- [Your objective] Give back exactly the lines of the material below, starting with the line with "T1: NPN (B W13, C" and going on through the line with "U4 pin SCL: none -> W23".

- [Data excerpts]
§

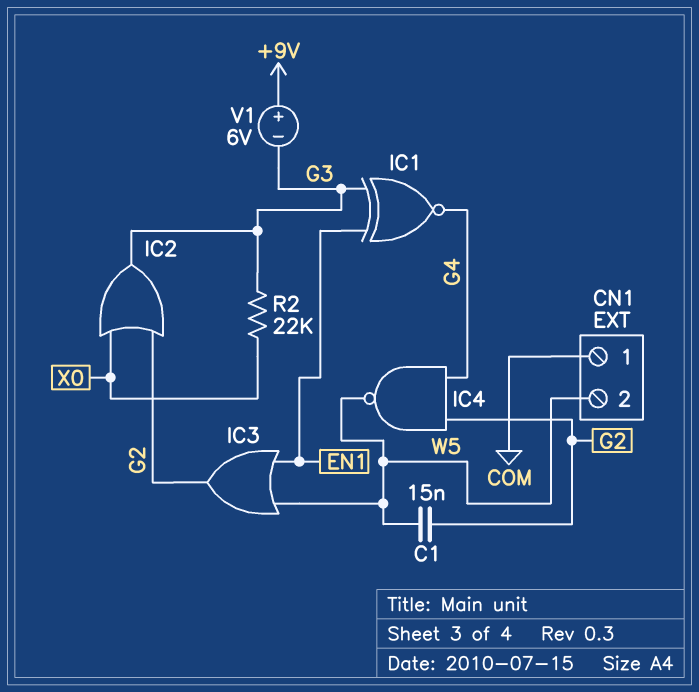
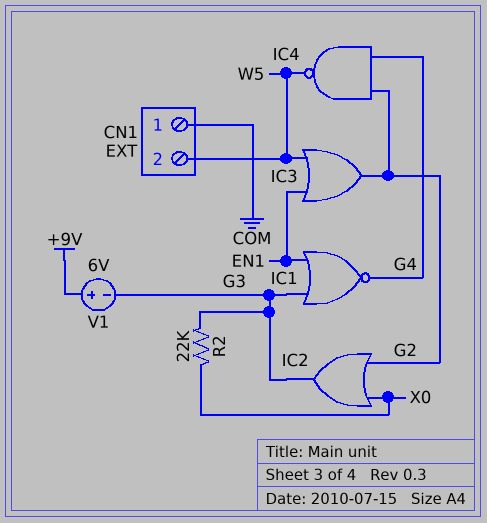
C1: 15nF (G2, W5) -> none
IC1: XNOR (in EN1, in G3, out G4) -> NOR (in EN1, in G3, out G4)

§

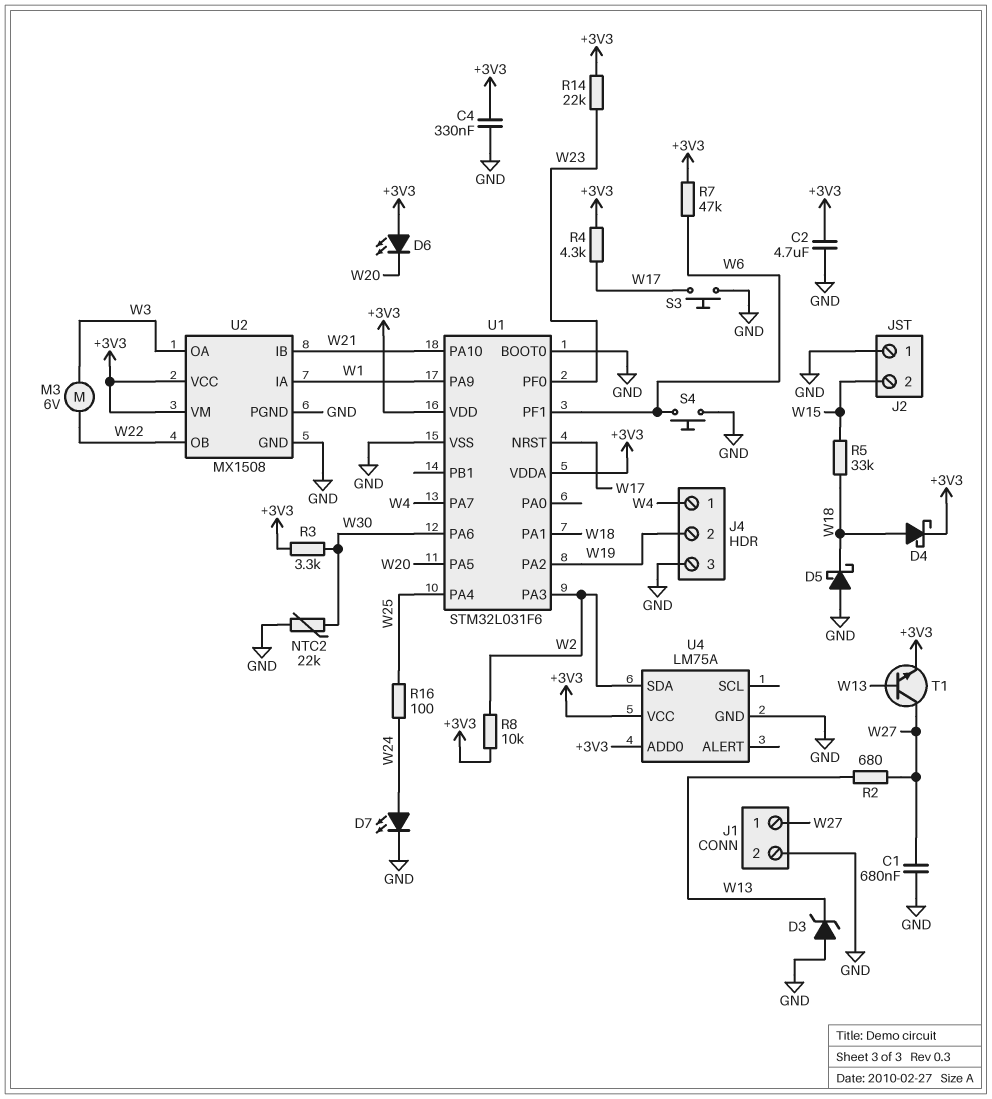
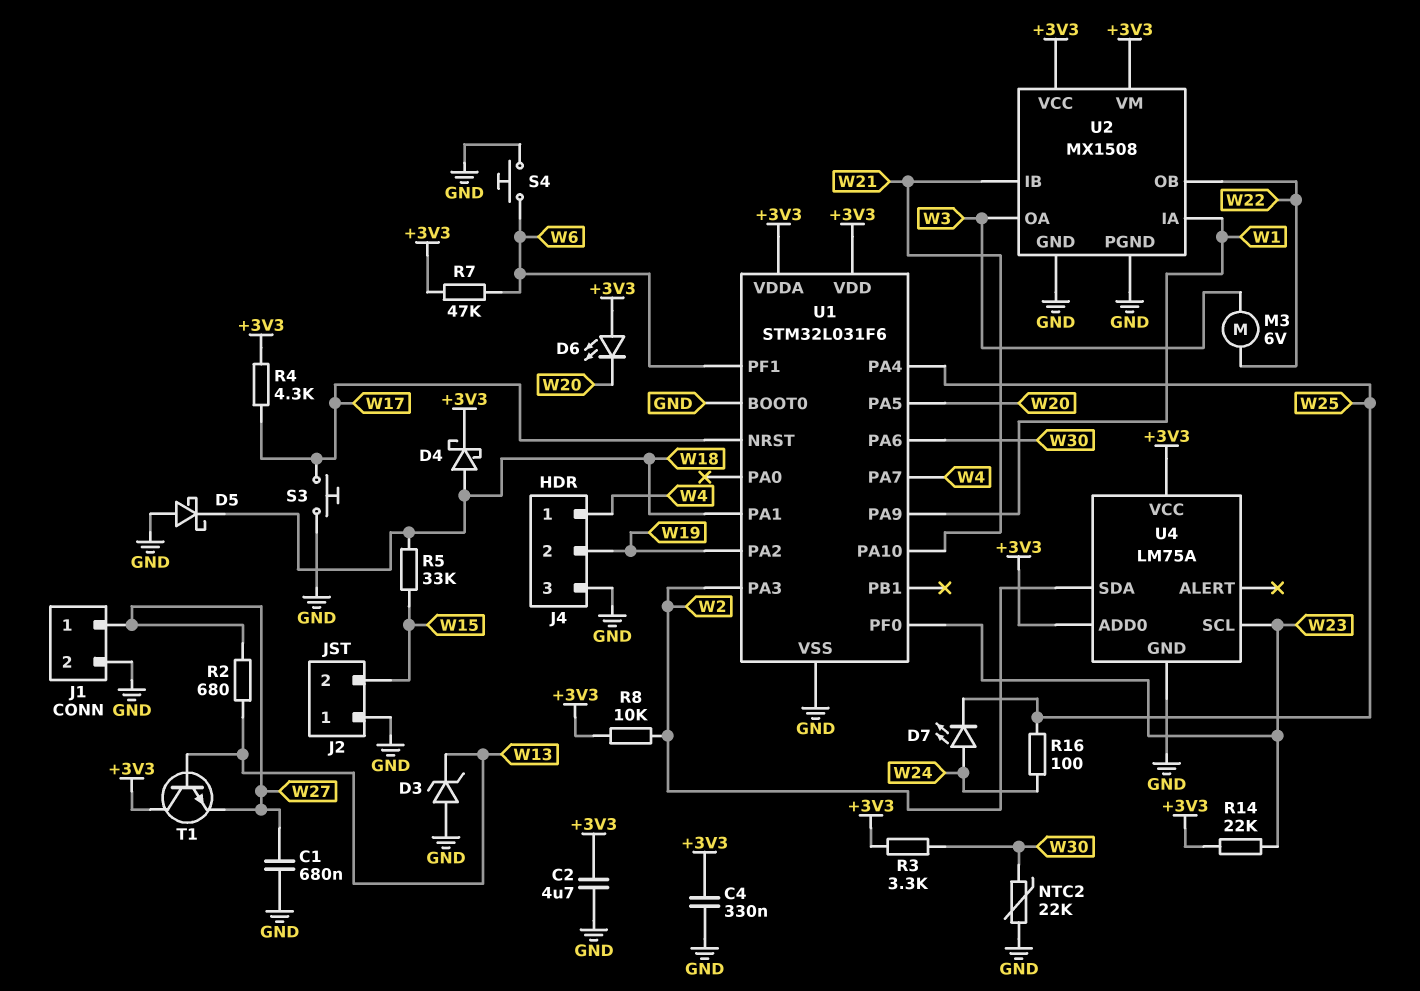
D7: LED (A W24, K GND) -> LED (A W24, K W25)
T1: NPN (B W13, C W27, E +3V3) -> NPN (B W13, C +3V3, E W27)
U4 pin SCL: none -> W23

§

- [Task answer]
T1: NPN (B W13, C W27, E +3V3) -> NPN (B W13, C +3V3, E W27)
U4 pin SCL: none -> W23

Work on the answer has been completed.